_Brief:_
A word-for-word copy of the lines below, starting at the line with "orange headphones: 5 -> 4" and ending at the last one, is what you should give. Omit every picture.

_Supplied entries:_

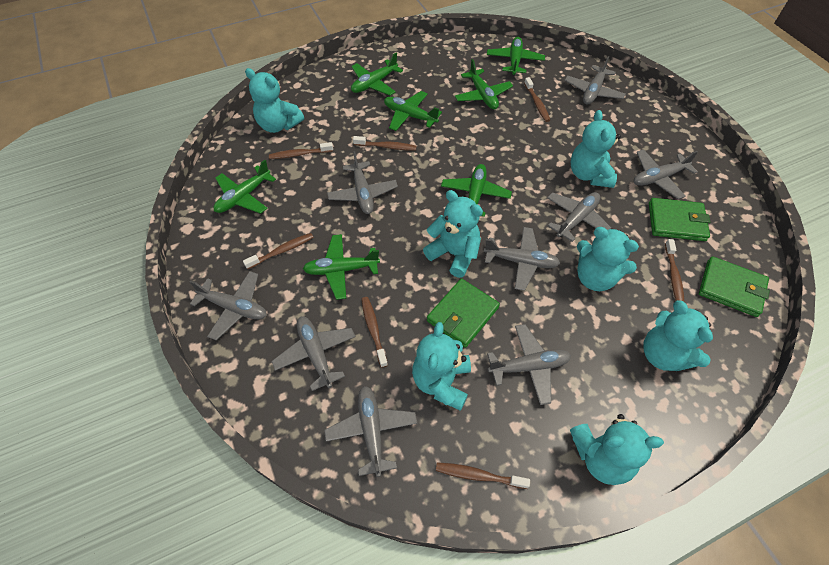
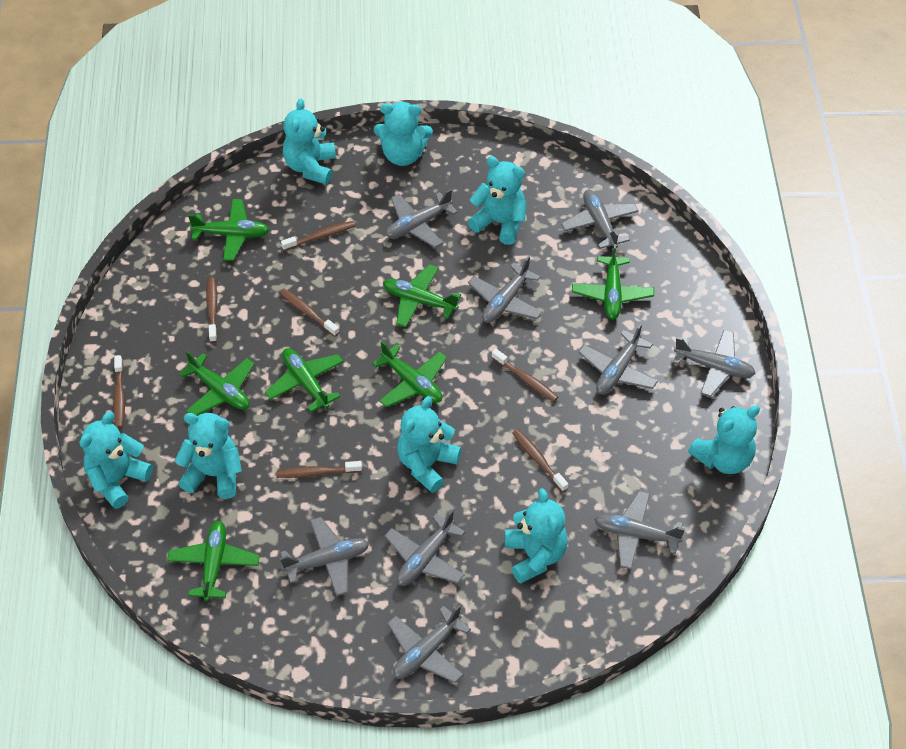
green wallet: 3 -> 0
turquoise teddy bear: 7 -> 8

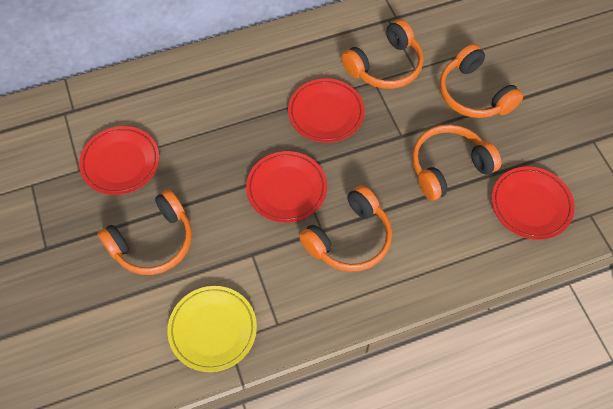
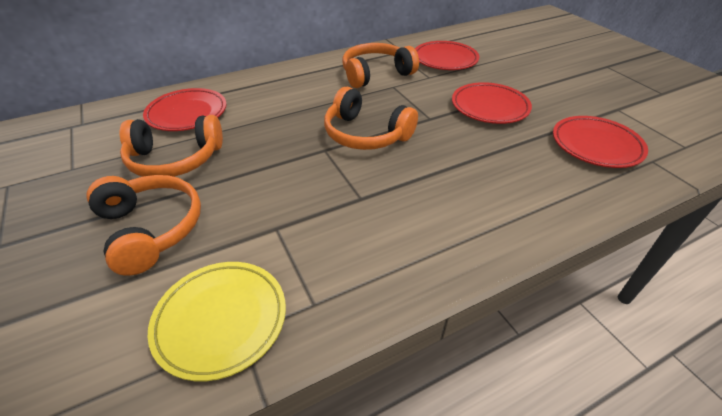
orange headphones: 5 -> 4

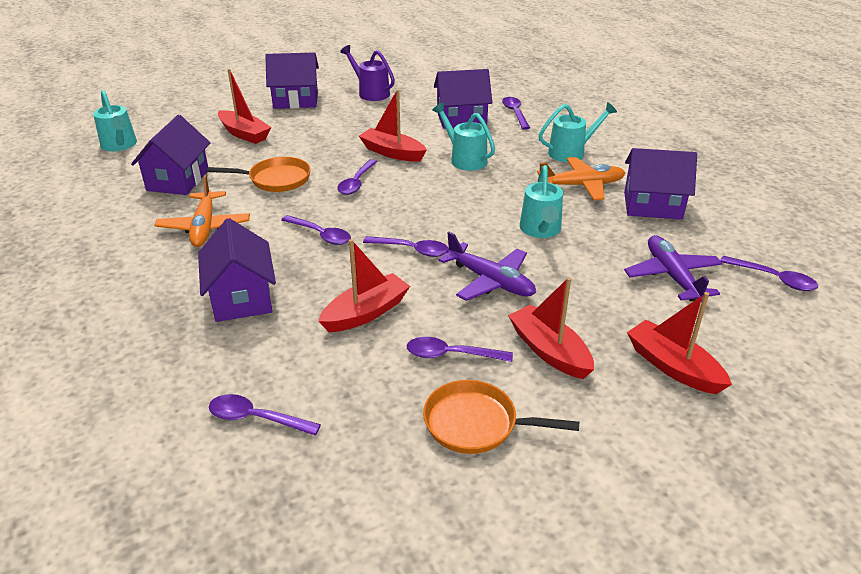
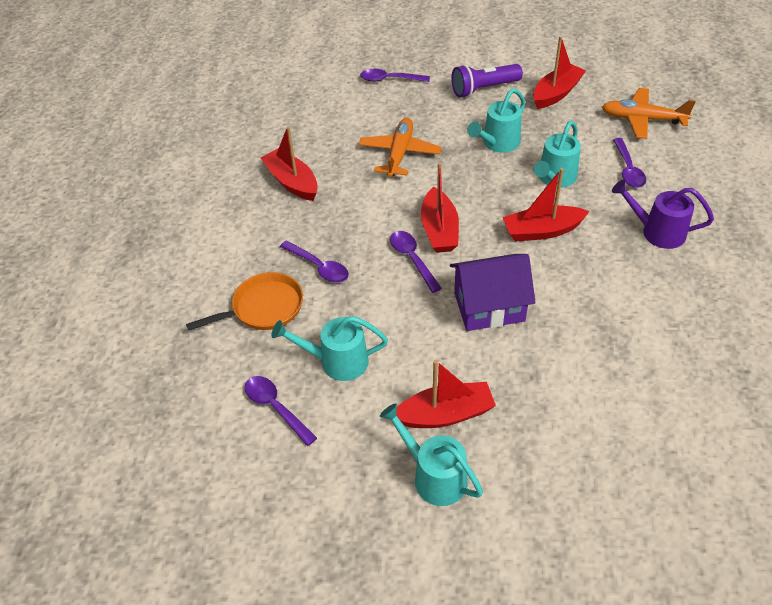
orange pan: 2 -> 1
purple flashlight: 0 -> 1
purple house: 5 -> 1
purple plane: 2 -> 0
purple spoon: 7 -> 5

_Exercise output:_
orange headphones: 5 -> 4

orange pan: 2 -> 1
purple flashlight: 0 -> 1
purple house: 5 -> 1
purple plane: 2 -> 0
purple spoon: 7 -> 5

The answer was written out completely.